GIVEN RECORDS:
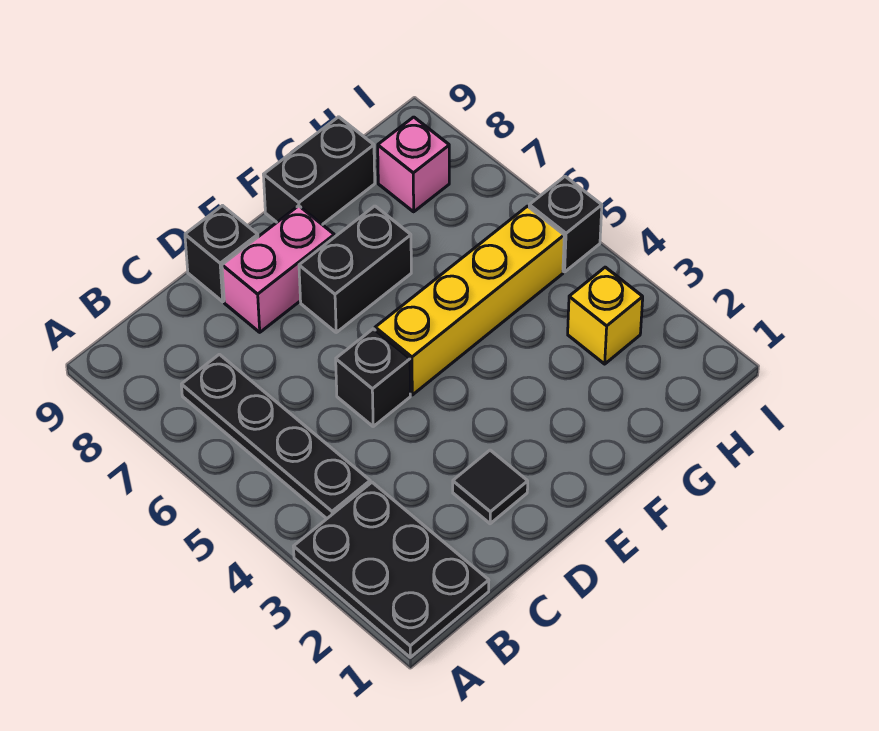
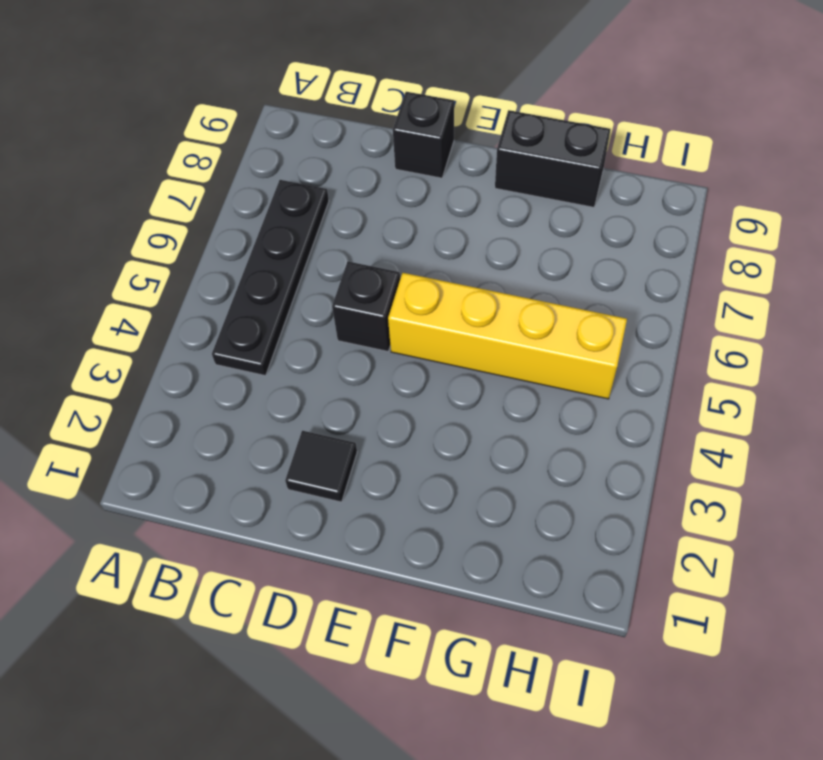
none -> black plate A1:B3 level 1
none -> pink brick D8:E8 level 1
none -> black brick E7:F7 level 1

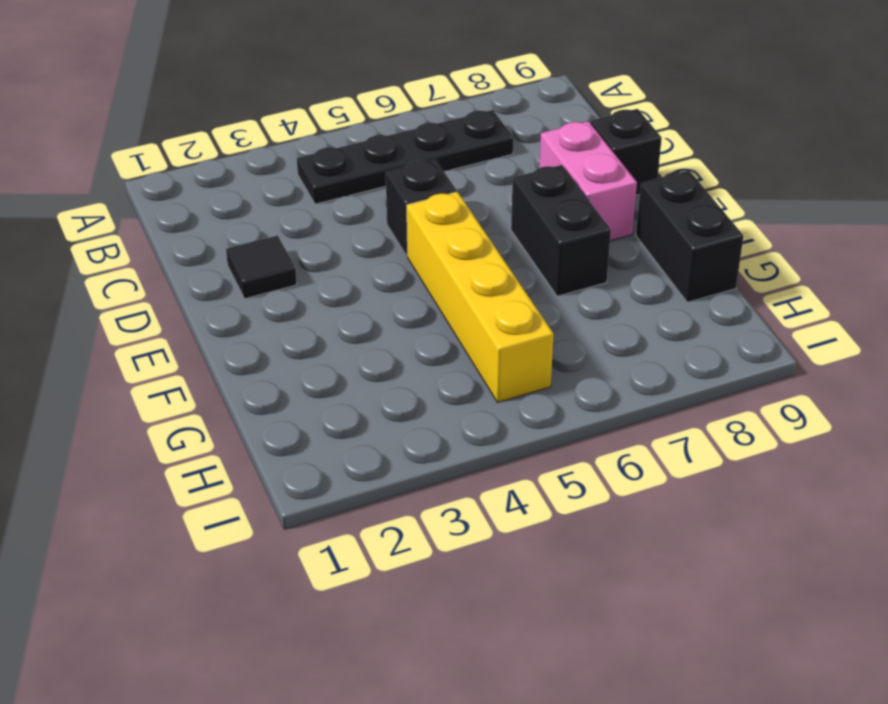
none -> black plate A1:B3 level 1
none -> yellow brick H3 level 1
none -> pink brick H8 level 1

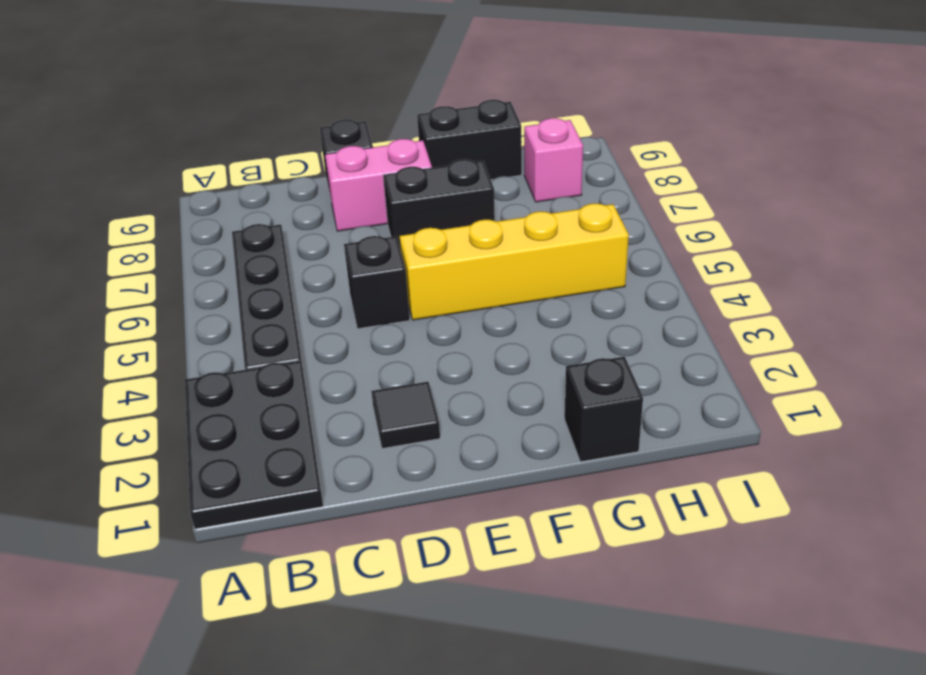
black brick G1 level 1 -> black brick I5 level 1
none -> yellow brick H3 level 1

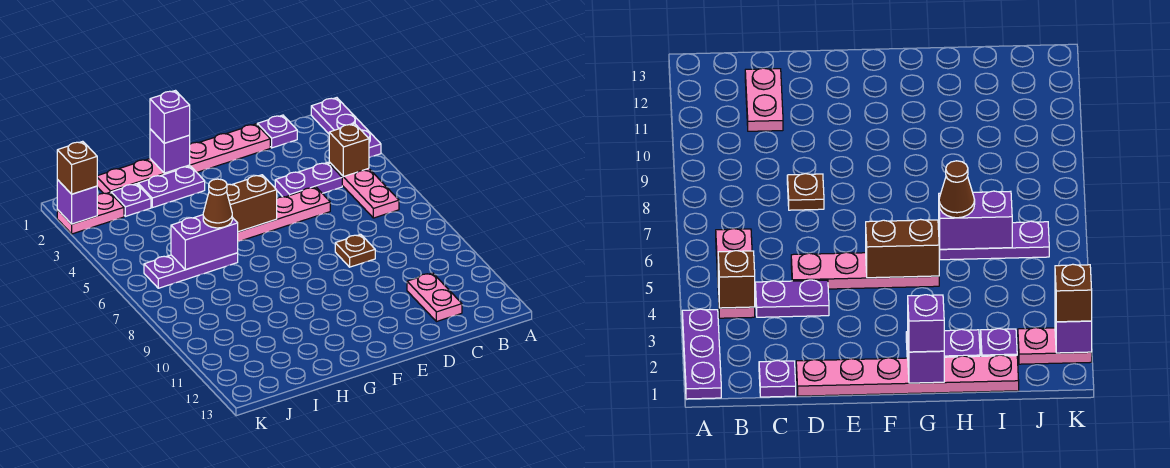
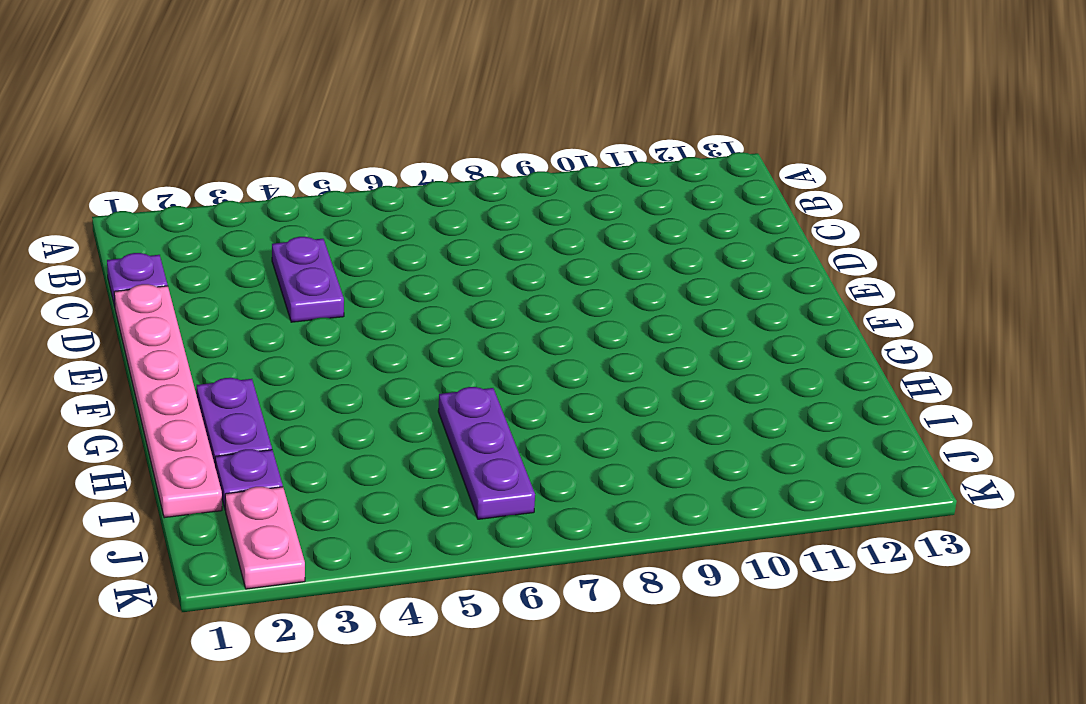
none -> purple plate A1:A3 level 1
none -> pink plate B4:B6 level 1
none -> pink plate C11:C12 level 1

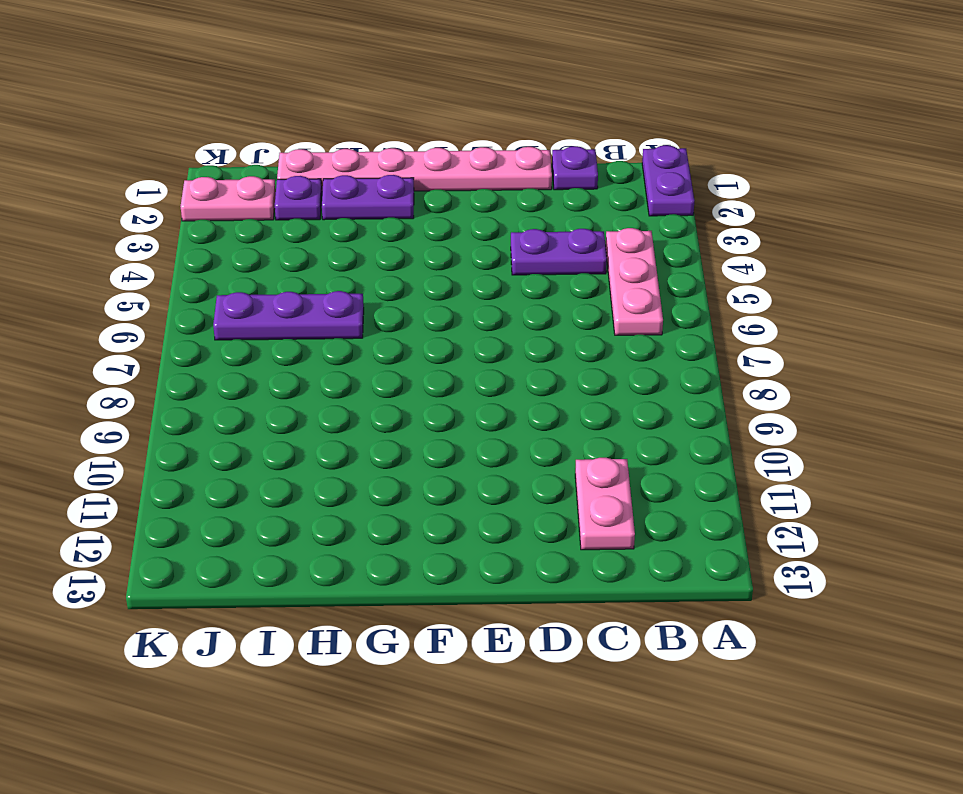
purple plate A1:A2 level 1 -> purple plate A1:A3 level 1
none -> pink plate D5:G5 level 1
none -> brown plate D8 level 1
none -> brown brick B4 level 2

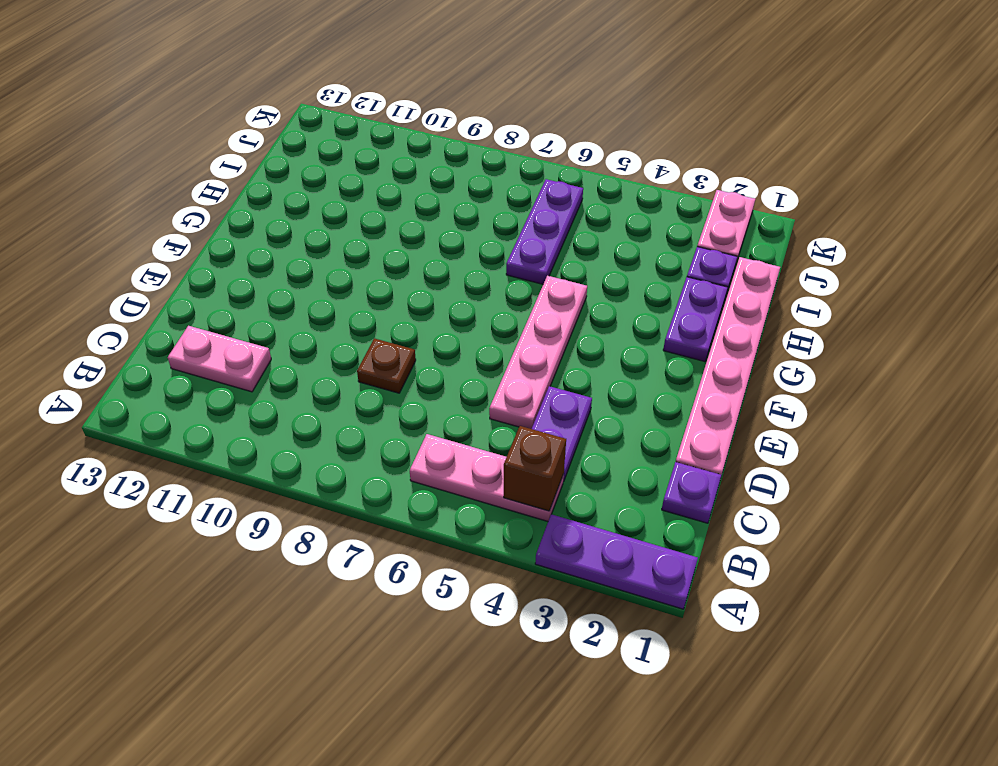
none -> brown brick F5:G5 level 2
none -> purple brick G1 level 2
none -> purple brick H6:I6 level 2

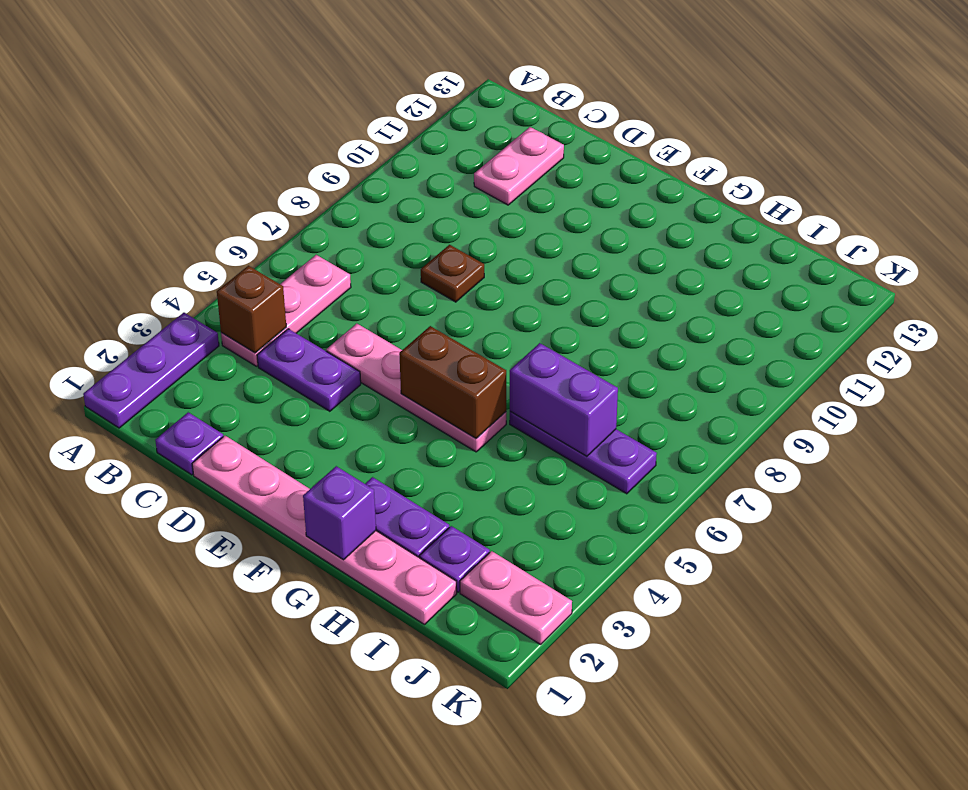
none -> purple brick K2 level 2
none -> purple brick G1 level 3
none -> brown cone H6 level 3

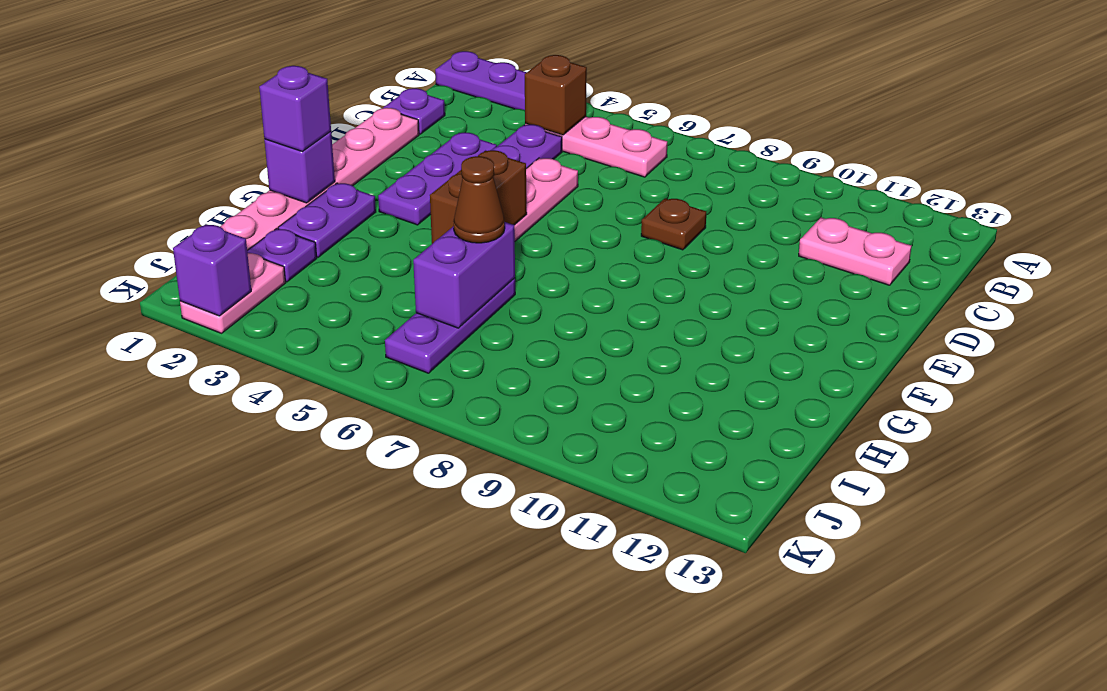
purple plate D3:F3 level 1 -> none
none -> brown brick K2 level 3

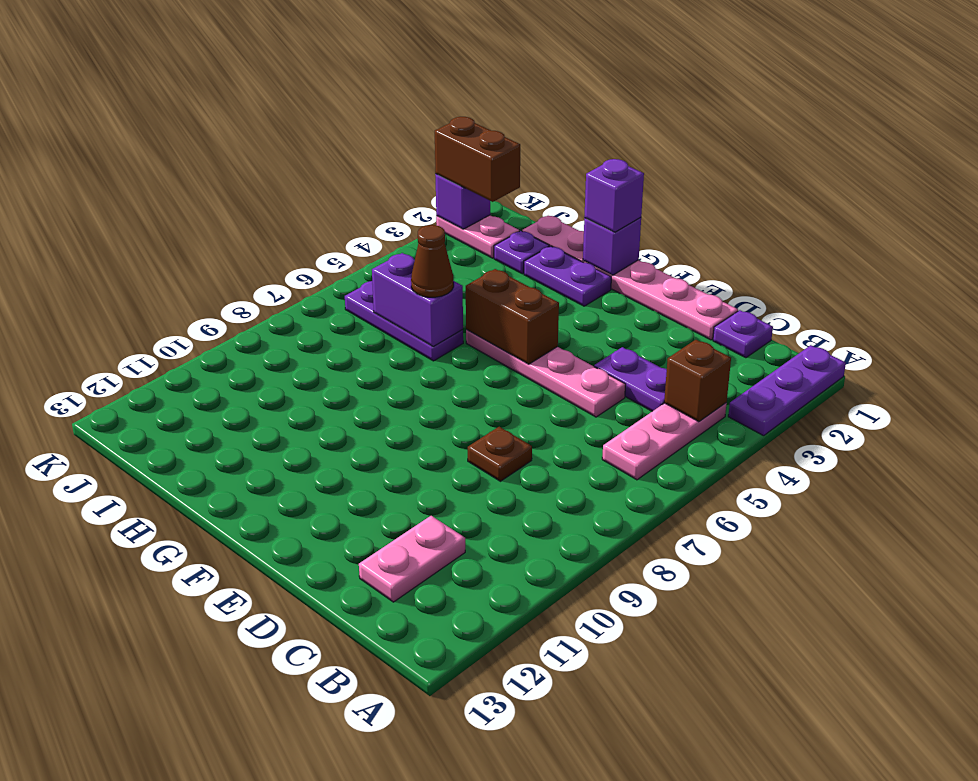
brown brick J2:K2 level 3 -> brown brick K2 level 3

WHAT TO PRODUCE: Which lines in the records above include the word "pink"? Copy them out.

COMPLETED EXERCISE:
none -> pink brick D8:E8 level 1
none -> pink brick H8 level 1
none -> pink plate B4:B6 level 1
none -> pink plate C11:C12 level 1
none -> pink plate D5:G5 level 1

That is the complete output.